BEGIN
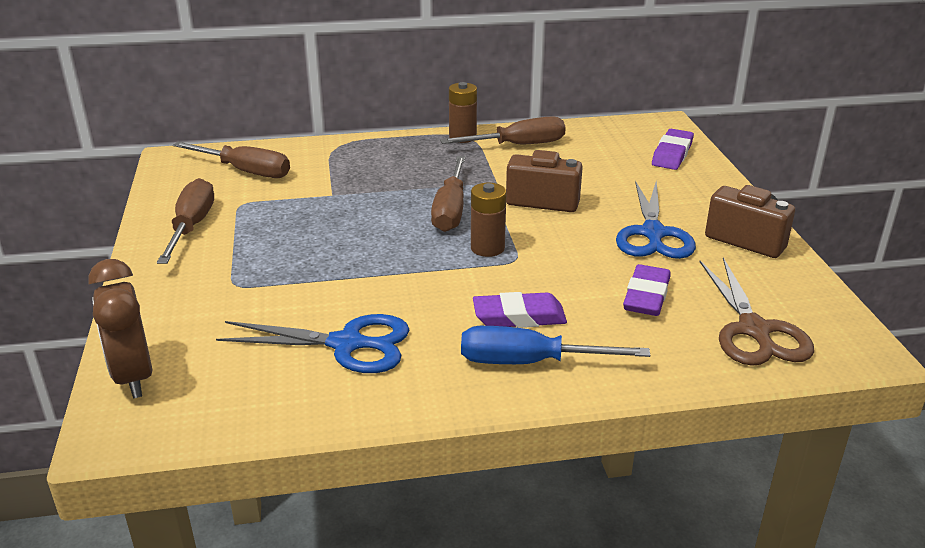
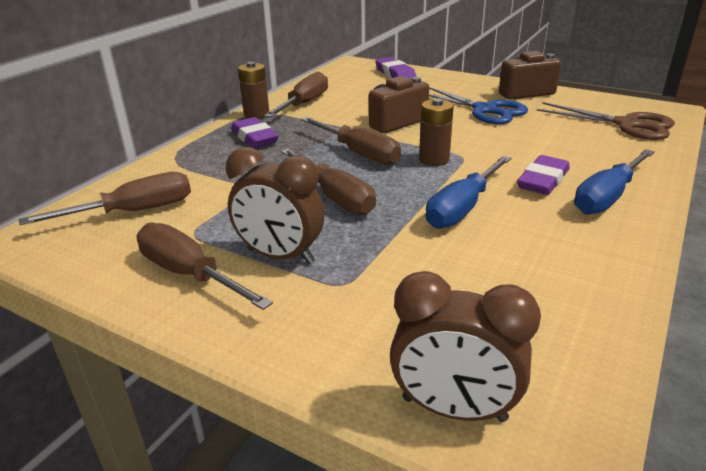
camera: 50 degrees left, 0 degrees up
(246, 247) = (280, 256): none -> brown clock
(347, 344) = (513, 259): blue scissors -> none
(357, 231) = (335, 197): none -> brown screwdriver
(408, 293) = (462, 208): none -> blue screwdriver
(646, 296) = (559, 136): purple eraser -> purple eraser (254, 138)

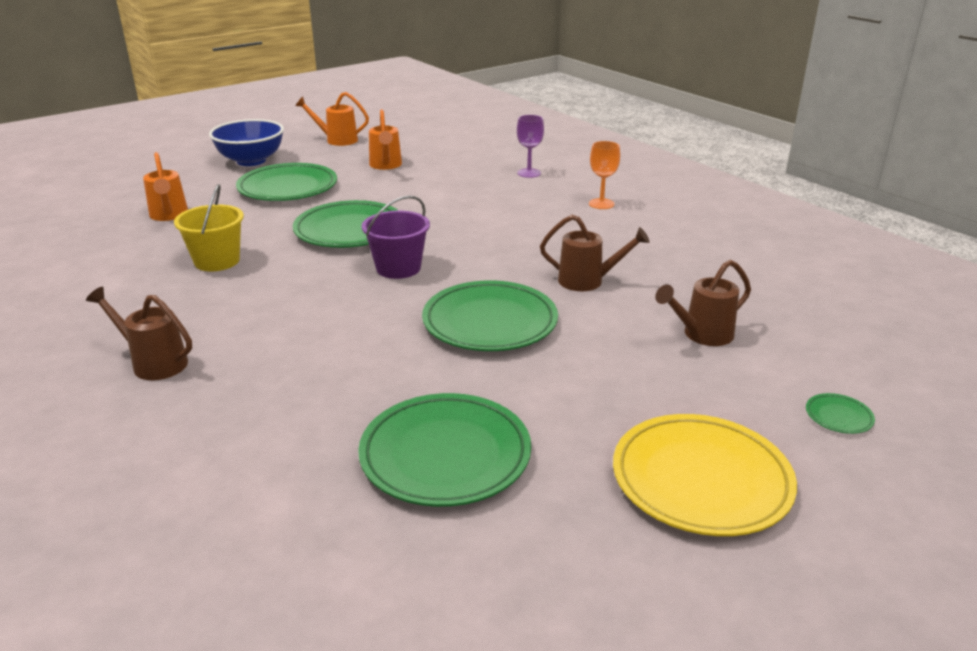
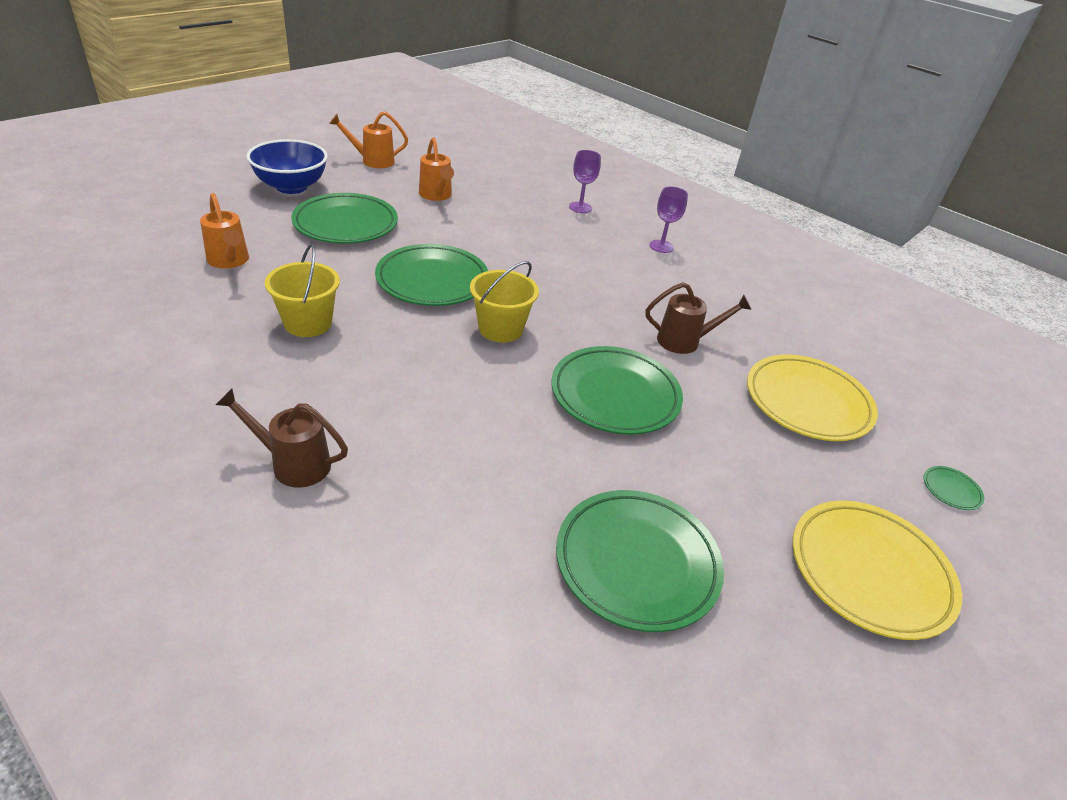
camera: 15 degrees left, 10 degrees up
(398, 268) = (500, 329): purple bucket -> yellow bucket
(601, 204) = (661, 246): orange goblet -> purple goblet
(702, 335) = (807, 402): brown watering can -> yellow plate

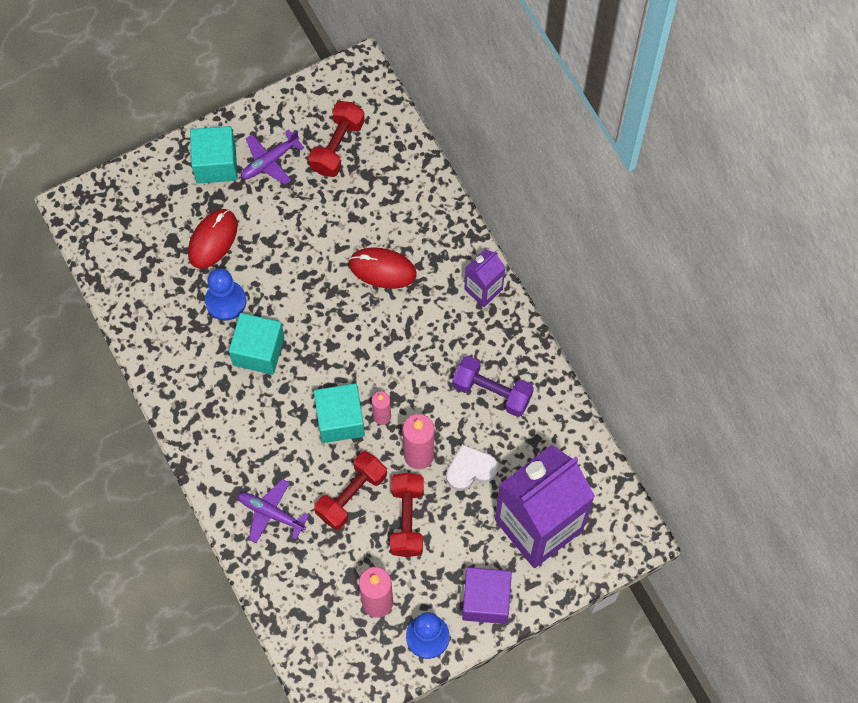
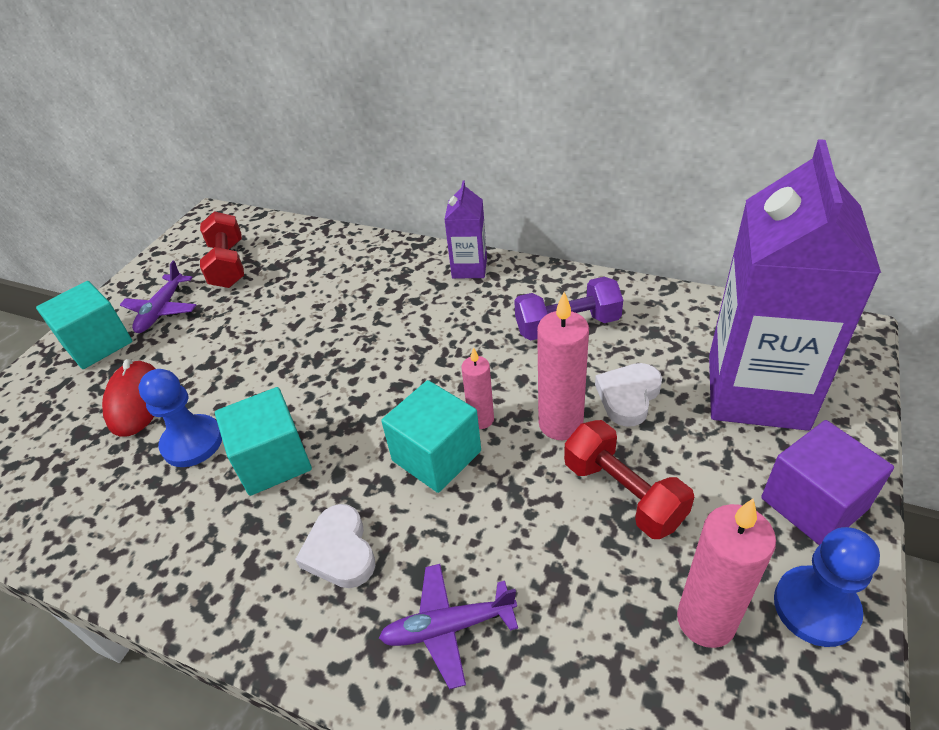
camera: 35 degrees left, 25 degrees down
(253, 435) = (340, 551): none -> white heart
(351, 495) = (530, 520): red dumbbell -> none
(382, 269) = (356, 312): red mouse -> none

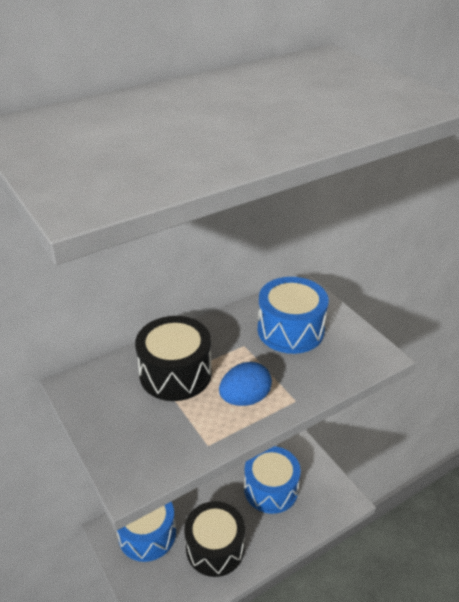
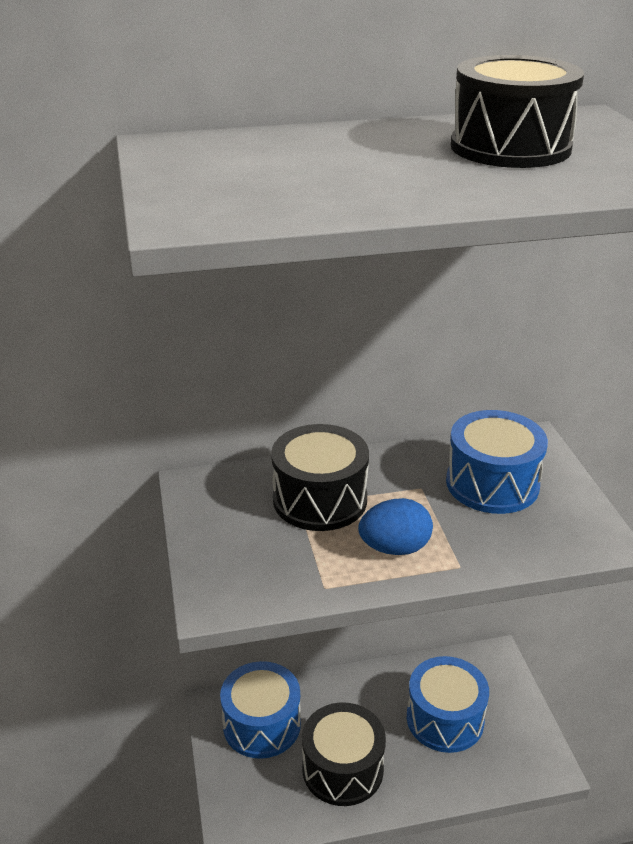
camera: 20 degrees right, 5 degrees down
(294, 91) = (510, 147): none -> black drum

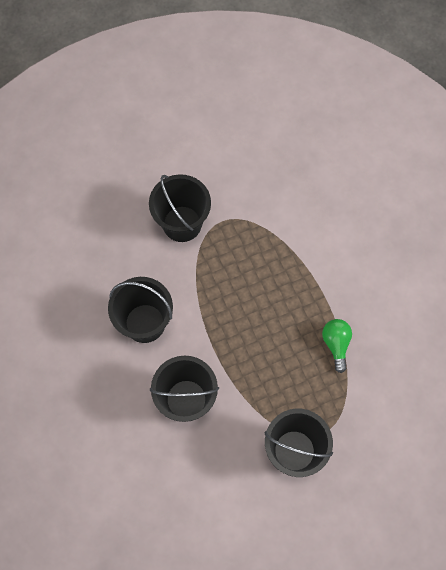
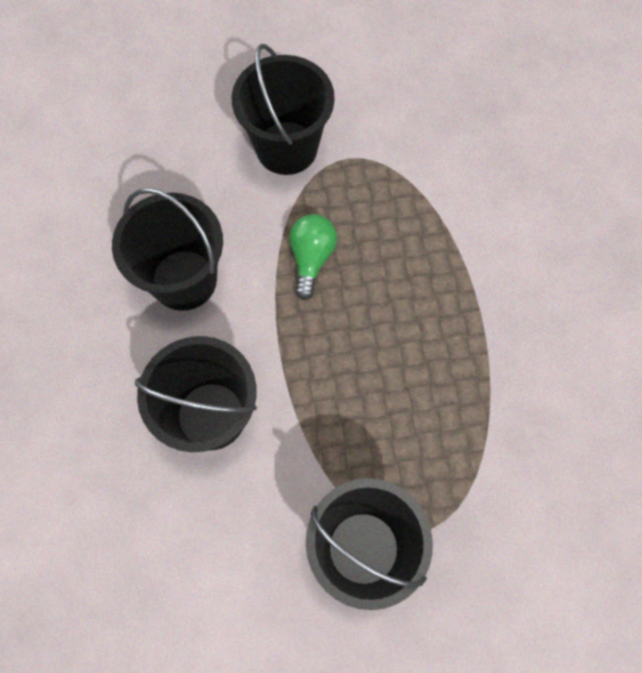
camera: 15 degrees right, 0 degrees up
(336, 344) = (479, 390): green light bulb -> green light bulb (311, 258)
END
> **WHAT IS BEING ASKED**: What you return must match the material above exactly, apart from its pictures.

> **SOLVED PROBLEM**:
camera: 50 degrees left, 0 degrees up
(246, 247) = (280, 256): none -> brown clock
(347, 344) = (513, 259): blue scissors -> none
(357, 231) = (335, 197): none -> brown screwdriver
(408, 293) = (462, 208): none -> blue screwdriver
(646, 296) = (559, 136): purple eraser -> purple eraser (254, 138)

camera: 15 degrees left, 10 degrees up
(398, 268) = (500, 329): purple bucket -> yellow bucket
(601, 204) = (661, 246): orange goblet -> purple goblet
(702, 335) = (807, 402): brown watering can -> yellow plate

camera: 35 degrees left, 25 degrees down
(253, 435) = (340, 551): none -> white heart
(351, 495) = (530, 520): red dumbbell -> none
(382, 269) = (356, 312): red mouse -> none

camera: 20 degrees right, 5 degrees down
(294, 91) = (510, 147): none -> black drum

camera: 15 degrees right, 0 degrees up
(336, 344) = (479, 390): green light bulb -> green light bulb (311, 258)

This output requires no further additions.